## Exercise requirements
Output only the lines from the one holding "segment **stroma** (SVG masks)" to the end of the data below, please, copied exactly.

======== Extracted material ========

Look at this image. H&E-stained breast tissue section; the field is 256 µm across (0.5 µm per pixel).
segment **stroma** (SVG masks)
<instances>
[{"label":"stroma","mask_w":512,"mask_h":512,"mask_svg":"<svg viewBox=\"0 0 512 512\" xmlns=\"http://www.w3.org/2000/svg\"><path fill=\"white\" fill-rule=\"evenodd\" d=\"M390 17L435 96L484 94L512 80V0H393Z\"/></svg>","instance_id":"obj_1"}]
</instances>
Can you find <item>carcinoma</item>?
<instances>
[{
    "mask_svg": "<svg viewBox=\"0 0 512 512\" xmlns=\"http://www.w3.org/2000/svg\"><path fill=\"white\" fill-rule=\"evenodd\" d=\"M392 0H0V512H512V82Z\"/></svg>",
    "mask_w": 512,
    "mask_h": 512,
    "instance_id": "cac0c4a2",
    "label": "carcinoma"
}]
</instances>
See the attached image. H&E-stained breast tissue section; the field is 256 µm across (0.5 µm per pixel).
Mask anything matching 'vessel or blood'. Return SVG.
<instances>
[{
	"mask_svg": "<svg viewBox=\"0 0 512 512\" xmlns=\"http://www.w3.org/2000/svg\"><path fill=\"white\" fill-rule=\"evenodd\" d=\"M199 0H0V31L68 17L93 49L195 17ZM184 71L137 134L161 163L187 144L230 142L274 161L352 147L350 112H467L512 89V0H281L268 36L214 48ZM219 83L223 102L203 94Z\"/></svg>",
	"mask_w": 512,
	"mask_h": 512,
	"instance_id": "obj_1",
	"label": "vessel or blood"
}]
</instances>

========

## Result of this exercise
segment **stroma** (SVG masks)
<instances>
[{"label":"stroma","mask_w":512,"mask_h":512,"mask_svg":"<svg viewBox=\"0 0 512 512\" xmlns=\"http://www.w3.org/2000/svg\"><path fill=\"white\" fill-rule=\"evenodd\" d=\"M390 17L435 96L484 94L512 80V0H393Z\"/></svg>","instance_id":"obj_1"}]
</instances>
Can you find <item>carcinoma</item>?
<instances>
[{
    "mask_svg": "<svg viewBox=\"0 0 512 512\" xmlns=\"http://www.w3.org/2000/svg\"><path fill=\"white\" fill-rule=\"evenodd\" d=\"M392 0H0V512H512V82Z\"/></svg>",
    "mask_w": 512,
    "mask_h": 512,
    "instance_id": "cac0c4a2",
    "label": "carcinoma"
}]
</instances>
See the attached image. H&E-stained breast tissue section; the field is 256 µm across (0.5 µm per pixel).
Mask anything matching 'vessel or blood'. Return SVG.
<instances>
[{
	"mask_svg": "<svg viewBox=\"0 0 512 512\" xmlns=\"http://www.w3.org/2000/svg\"><path fill=\"white\" fill-rule=\"evenodd\" d=\"M199 0H0V31L68 17L93 49L195 17ZM184 71L137 134L161 163L187 144L230 142L274 161L352 147L350 112H467L512 89V0H281L268 36L214 48ZM219 83L223 102L203 94Z\"/></svg>",
	"mask_w": 512,
	"mask_h": 512,
	"instance_id": "obj_1",
	"label": "vessel or blood"
}]
</instances>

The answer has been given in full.